**What is expected**
Copy out all the lines of the data that hold the word "rectangle".

**Exercise inputs**
Content starts

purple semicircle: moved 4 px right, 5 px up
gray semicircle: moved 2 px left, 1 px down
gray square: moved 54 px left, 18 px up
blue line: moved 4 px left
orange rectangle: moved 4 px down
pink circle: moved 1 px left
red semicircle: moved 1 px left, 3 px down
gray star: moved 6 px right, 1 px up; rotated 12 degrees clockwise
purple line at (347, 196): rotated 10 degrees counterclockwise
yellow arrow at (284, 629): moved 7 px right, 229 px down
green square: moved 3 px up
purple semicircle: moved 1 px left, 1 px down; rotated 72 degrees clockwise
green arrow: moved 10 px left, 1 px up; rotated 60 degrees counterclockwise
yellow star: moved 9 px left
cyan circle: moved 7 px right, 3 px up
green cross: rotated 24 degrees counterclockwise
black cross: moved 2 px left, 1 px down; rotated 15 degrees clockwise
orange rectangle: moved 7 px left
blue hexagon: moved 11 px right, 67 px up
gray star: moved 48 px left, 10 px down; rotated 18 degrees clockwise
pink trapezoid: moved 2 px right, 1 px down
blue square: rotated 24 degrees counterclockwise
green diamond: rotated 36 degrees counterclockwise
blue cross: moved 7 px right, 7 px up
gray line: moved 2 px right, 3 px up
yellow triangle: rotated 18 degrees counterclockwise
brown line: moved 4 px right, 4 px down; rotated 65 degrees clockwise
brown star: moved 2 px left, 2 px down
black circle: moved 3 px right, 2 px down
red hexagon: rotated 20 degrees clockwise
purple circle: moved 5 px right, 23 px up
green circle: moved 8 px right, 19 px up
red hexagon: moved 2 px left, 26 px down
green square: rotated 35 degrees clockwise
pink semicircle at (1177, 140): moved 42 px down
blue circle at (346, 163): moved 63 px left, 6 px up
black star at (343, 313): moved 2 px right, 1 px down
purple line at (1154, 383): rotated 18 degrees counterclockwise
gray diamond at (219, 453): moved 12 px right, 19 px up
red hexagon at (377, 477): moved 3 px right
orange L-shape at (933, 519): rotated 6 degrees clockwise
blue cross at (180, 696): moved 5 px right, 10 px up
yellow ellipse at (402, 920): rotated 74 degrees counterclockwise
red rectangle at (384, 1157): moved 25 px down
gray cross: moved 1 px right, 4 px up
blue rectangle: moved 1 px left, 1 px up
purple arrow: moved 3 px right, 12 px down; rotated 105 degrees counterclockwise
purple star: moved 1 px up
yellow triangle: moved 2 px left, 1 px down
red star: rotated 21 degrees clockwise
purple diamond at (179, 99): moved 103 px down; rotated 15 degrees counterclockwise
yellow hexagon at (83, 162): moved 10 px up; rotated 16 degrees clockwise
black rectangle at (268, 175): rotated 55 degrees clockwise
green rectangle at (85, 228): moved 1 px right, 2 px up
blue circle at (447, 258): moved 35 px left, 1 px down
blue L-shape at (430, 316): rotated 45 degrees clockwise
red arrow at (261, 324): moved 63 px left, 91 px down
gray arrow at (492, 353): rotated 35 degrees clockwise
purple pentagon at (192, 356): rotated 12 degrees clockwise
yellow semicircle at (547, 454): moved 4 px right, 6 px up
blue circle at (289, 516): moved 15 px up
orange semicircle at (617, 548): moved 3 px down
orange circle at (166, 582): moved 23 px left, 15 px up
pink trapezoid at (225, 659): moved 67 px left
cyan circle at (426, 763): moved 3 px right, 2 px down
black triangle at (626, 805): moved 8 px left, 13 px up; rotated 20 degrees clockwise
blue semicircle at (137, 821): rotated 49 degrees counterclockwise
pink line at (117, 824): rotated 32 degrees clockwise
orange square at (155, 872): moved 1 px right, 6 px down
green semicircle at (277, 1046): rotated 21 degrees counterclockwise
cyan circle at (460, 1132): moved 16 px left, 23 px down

Content ends

**Written solution**
orange rectangle: moved 4 px down
orange rectangle: moved 7 px left
red rectangle at (384, 1157): moved 25 px down
blue rectangle: moved 1 px left, 1 px up
black rectangle at (268, 175): rotated 55 degrees clockwise
green rectangle at (85, 228): moved 1 px right, 2 px up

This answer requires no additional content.